> Work to complete: Please copy out the entries exactly, skipping any pictures.

> Material for this exercise:
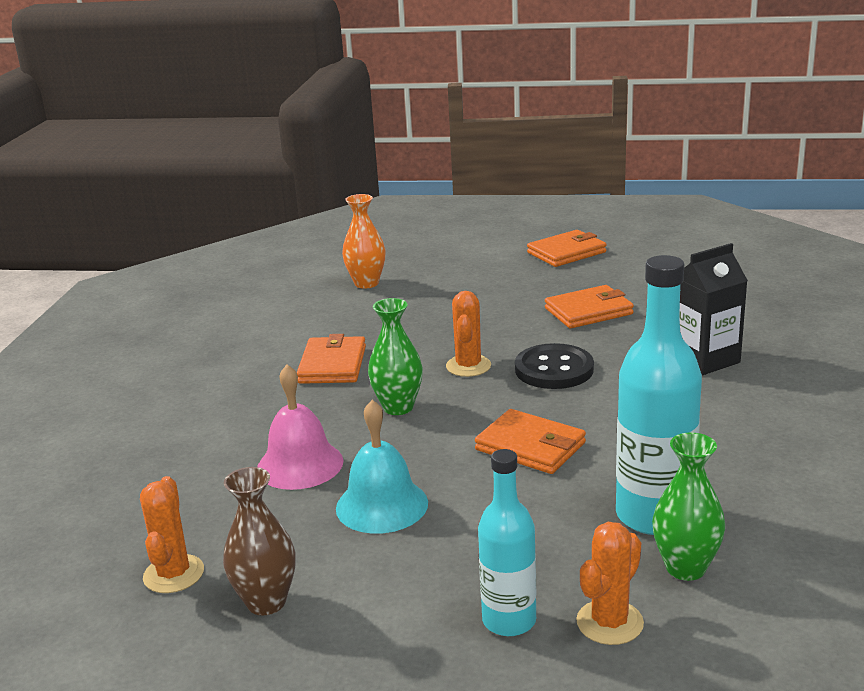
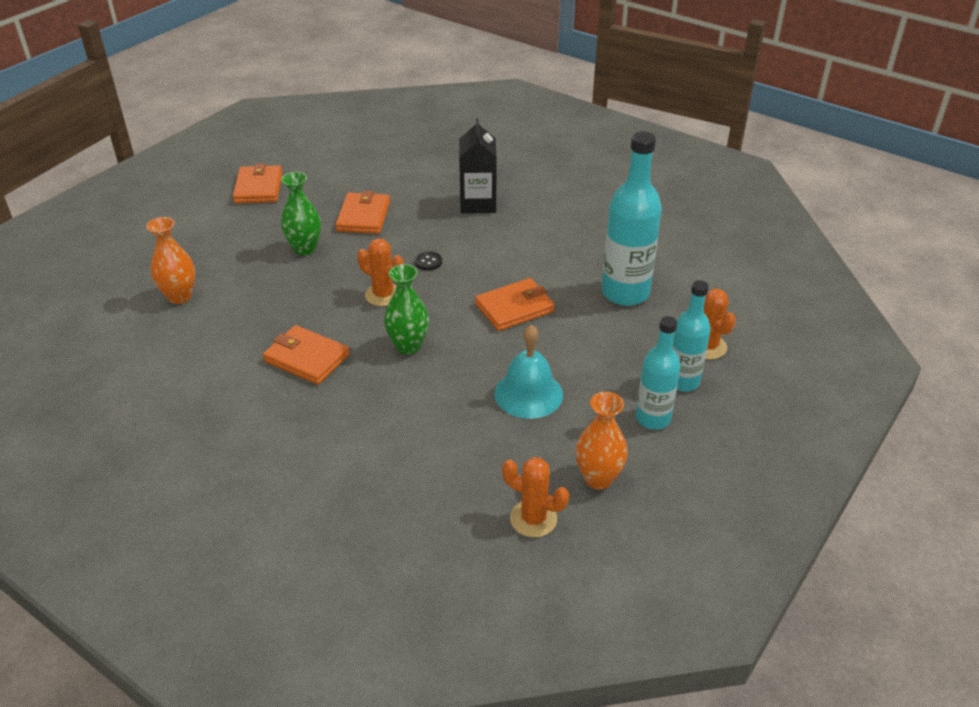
camera: 65 degrees left, 15 degrees up
(266, 602) = (598, 478): brown vase -> orange vase
(300, 464) = (442, 417): pink bell -> none
(409, 615) = (653, 418): none -> turquoise bottle
(554, 369) = (428, 262): black button -> black button, size x0.46
(685, 568) = (679, 302): green vase -> green vase (305, 249)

> Response below:
camera: 65 degrees left, 15 degrees up
(266, 602) = (598, 478): brown vase -> orange vase
(300, 464) = (442, 417): pink bell -> none
(409, 615) = (653, 418): none -> turquoise bottle
(554, 369) = (428, 262): black button -> black button, size x0.46
(685, 568) = (679, 302): green vase -> green vase (305, 249)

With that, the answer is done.